=== Begin Enclosure ===

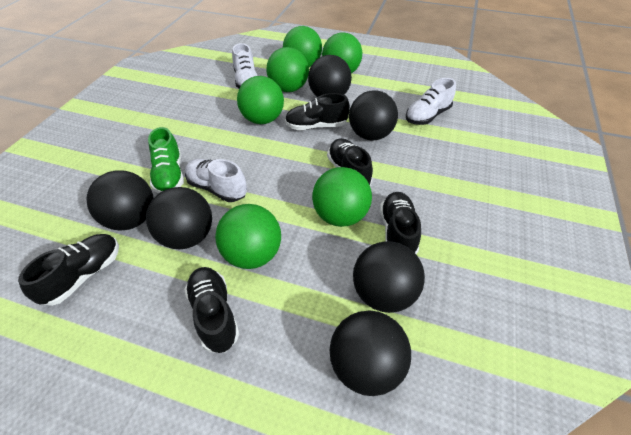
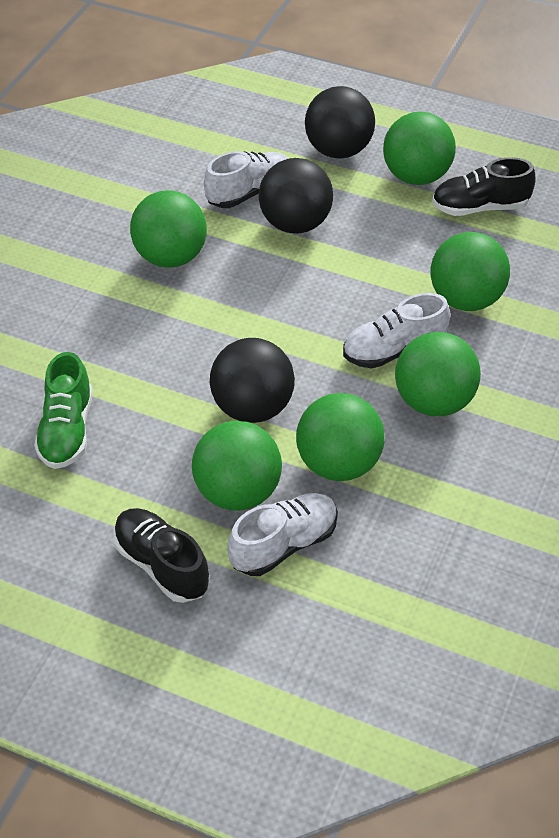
black ball: 6 -> 3
black shoe: 5 -> 2

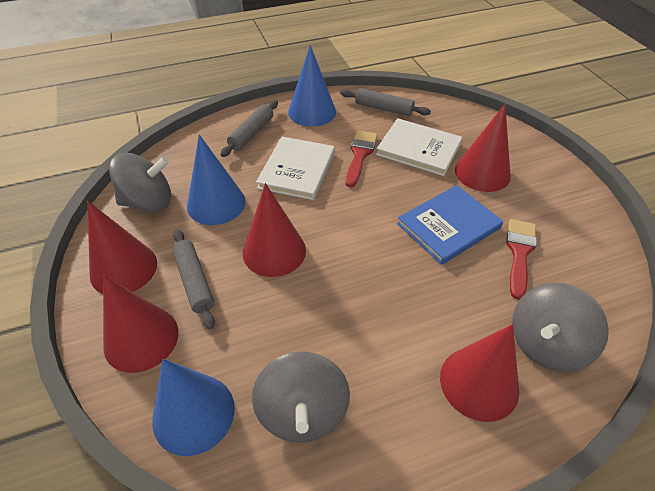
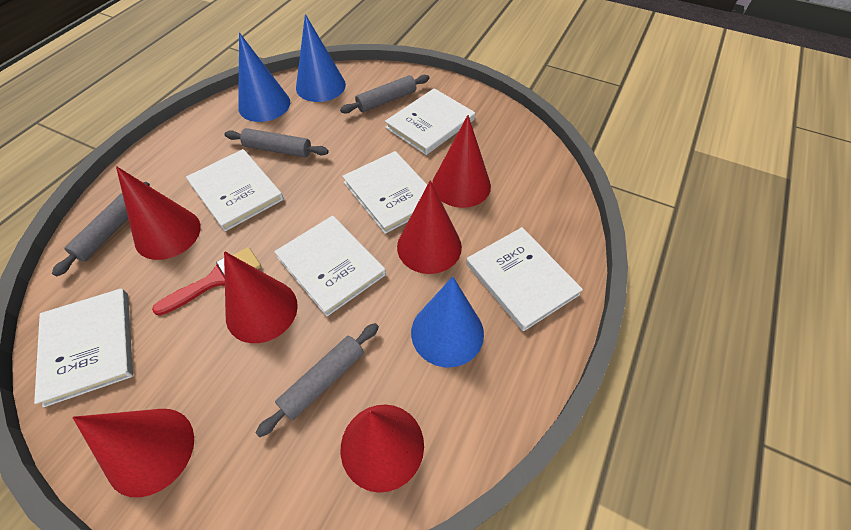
blue book: 1 -> 0
grey rolling pin: 3 -> 4
grey spinning top: 3 -> 0
red brush: 2 -> 1
red cone: 5 -> 6
white book: 2 -> 6

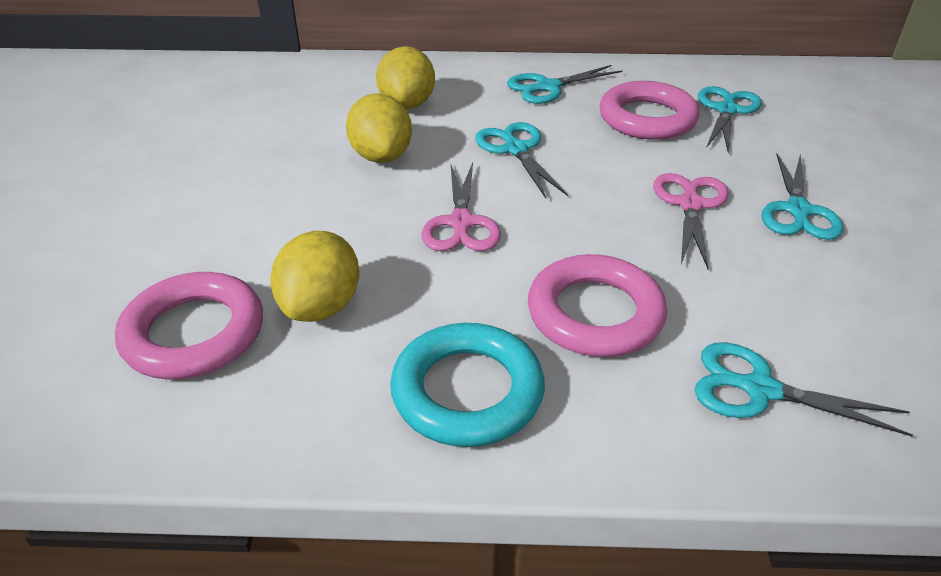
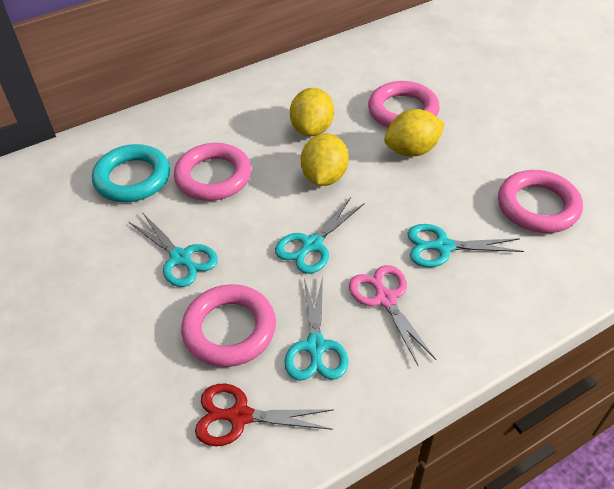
pink ring: 3 -> 4
pink scissors: 2 -> 1
red scissors: 0 -> 1
turquoise scissors: 5 -> 4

=== End Enclosure ===

**TASK PROMPT**
All lines of the listing that contain the word "scissors" should be copied out.

**ANSWER SECTION**
pink scissors: 2 -> 1
red scissors: 0 -> 1
turquoise scissors: 5 -> 4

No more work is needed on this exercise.